## BEGIN

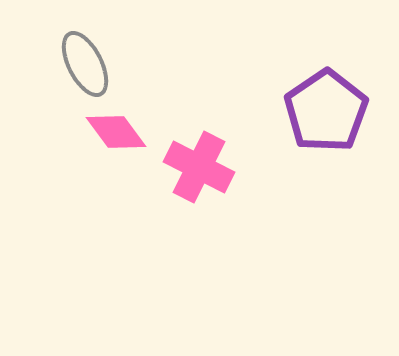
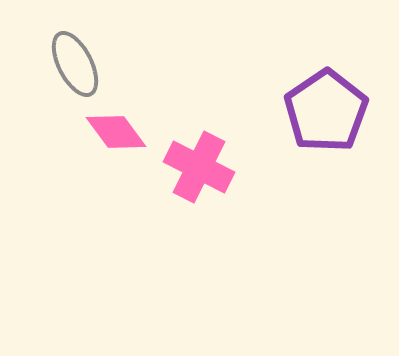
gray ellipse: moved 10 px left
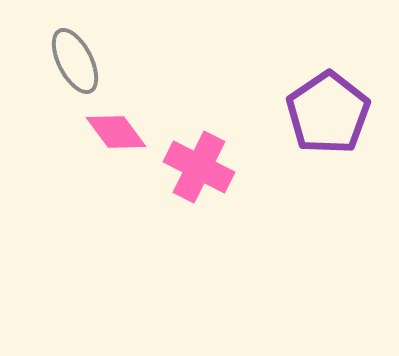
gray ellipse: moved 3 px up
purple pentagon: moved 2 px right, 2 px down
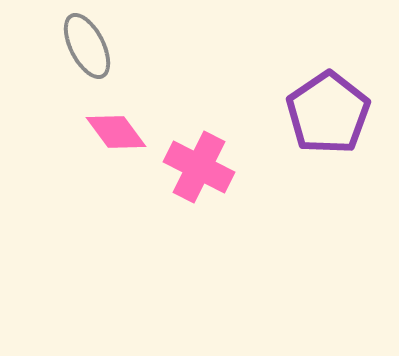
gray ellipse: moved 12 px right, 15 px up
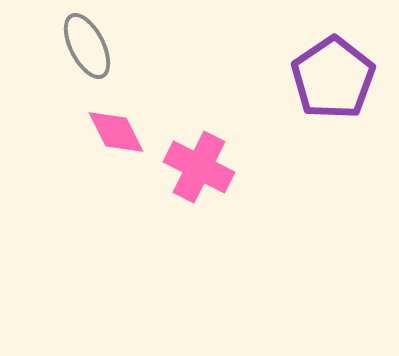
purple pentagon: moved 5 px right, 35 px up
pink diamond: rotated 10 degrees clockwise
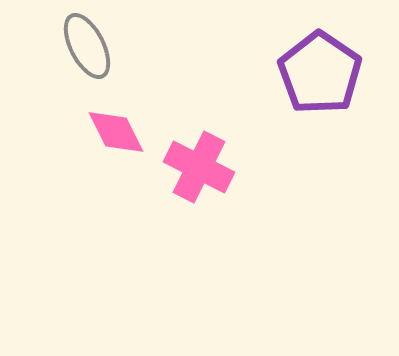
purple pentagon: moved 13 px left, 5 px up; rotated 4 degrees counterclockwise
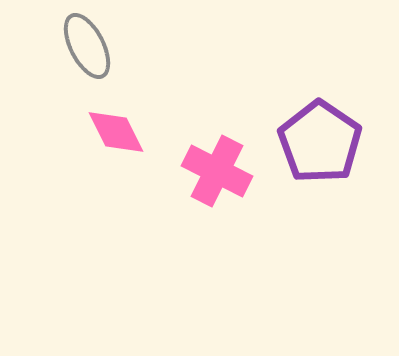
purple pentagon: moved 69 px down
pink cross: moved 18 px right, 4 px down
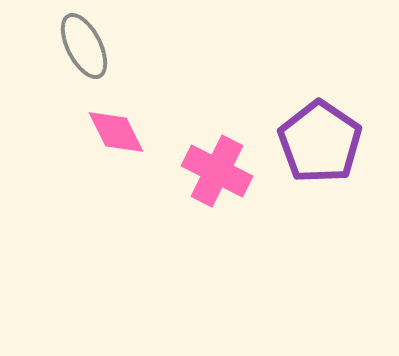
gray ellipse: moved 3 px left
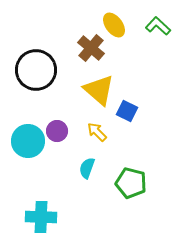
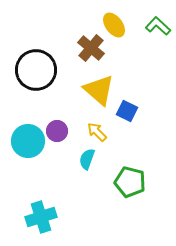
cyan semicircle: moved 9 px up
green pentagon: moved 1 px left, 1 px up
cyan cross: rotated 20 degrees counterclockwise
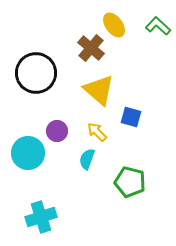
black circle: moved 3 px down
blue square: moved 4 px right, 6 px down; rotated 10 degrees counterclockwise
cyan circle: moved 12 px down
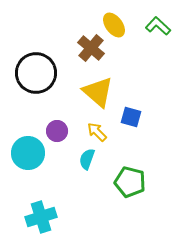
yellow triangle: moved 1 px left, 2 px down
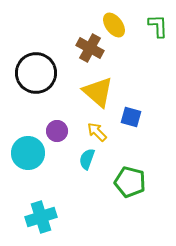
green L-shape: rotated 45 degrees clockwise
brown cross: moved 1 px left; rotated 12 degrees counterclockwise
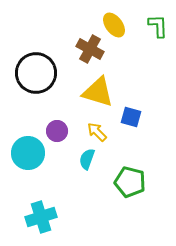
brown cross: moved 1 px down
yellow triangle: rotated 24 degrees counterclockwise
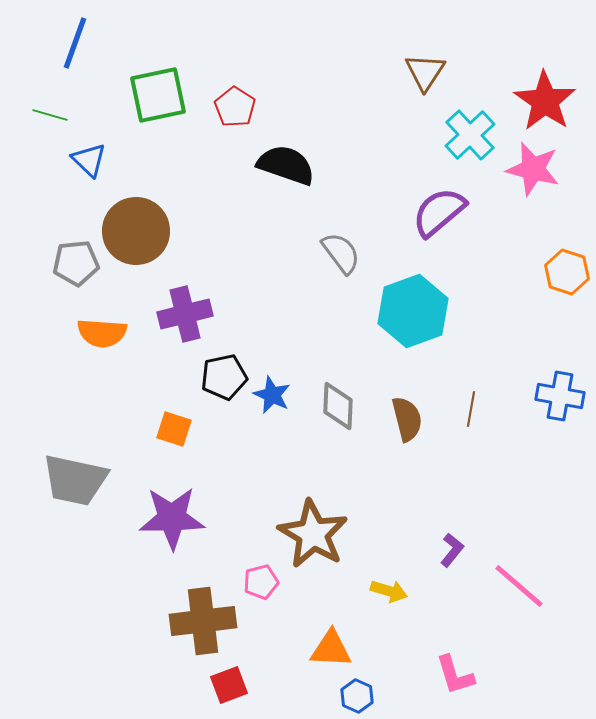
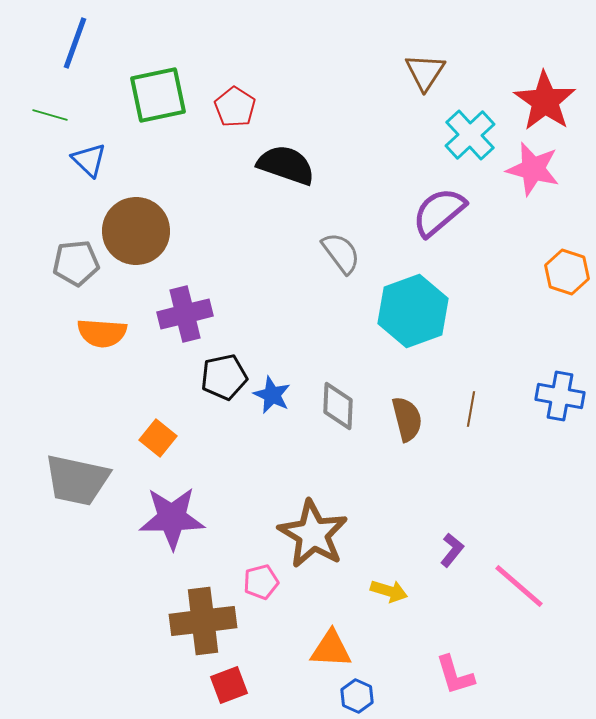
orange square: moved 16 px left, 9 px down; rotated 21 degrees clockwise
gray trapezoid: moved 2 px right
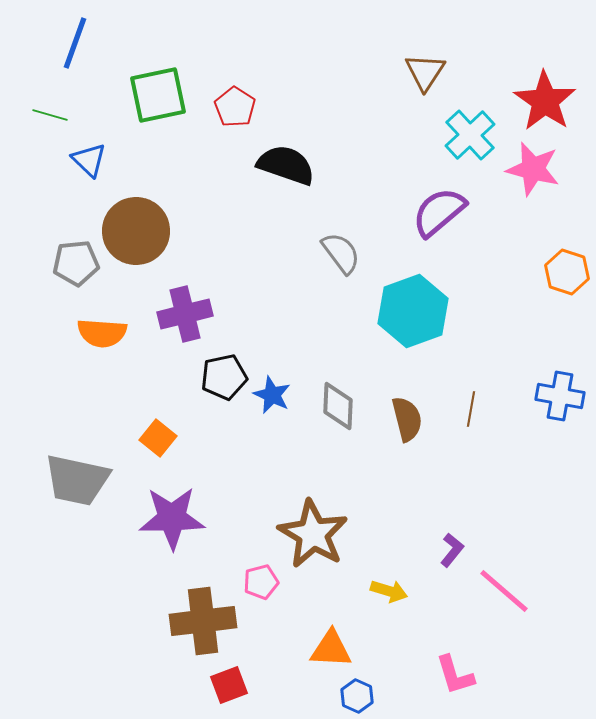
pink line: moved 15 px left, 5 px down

## END

» **THE EXERCISE**
Recast every line of the records above as a Markdown table with the columns "Row" and "Entry", where "Row" holds a running row number. Leave out the picture placeholders and any blank lines.

» **ANSWER TO THIS TASK**
| Row | Entry |
|---|---|
| 1 | gray ellipse: moved 10 px left |
| 2 | gray ellipse: moved 3 px up |
| 3 | purple pentagon: moved 2 px right, 2 px down |
| 4 | gray ellipse: moved 12 px right, 15 px up |
| 5 | purple pentagon: moved 5 px right, 35 px up |
| 6 | pink diamond: rotated 10 degrees clockwise |
| 7 | purple pentagon: moved 13 px left, 5 px up; rotated 4 degrees counterclockwise |
| 8 | purple pentagon: moved 69 px down |
| 9 | pink cross: moved 18 px right, 4 px down |
| 10 | gray ellipse: moved 3 px left |
| 11 | cyan semicircle: moved 9 px up |
| 12 | green pentagon: moved 1 px left, 1 px up |
| 13 | cyan cross: rotated 20 degrees counterclockwise |
| 14 | black circle: moved 3 px down |
| 15 | blue square: moved 4 px right, 6 px down; rotated 10 degrees counterclockwise |
| 16 | cyan circle: moved 12 px down |
| 17 | yellow triangle: moved 1 px left, 2 px down |
| 18 | green L-shape: rotated 45 degrees clockwise |
| 19 | brown cross: moved 1 px left; rotated 12 degrees counterclockwise |
| 20 | brown cross: moved 1 px down |
| 21 | yellow triangle: rotated 24 degrees counterclockwise |
| 22 | orange square: moved 16 px left, 9 px down; rotated 21 degrees clockwise |
| 23 | gray trapezoid: moved 2 px right |
| 24 | pink line: moved 15 px left, 5 px down |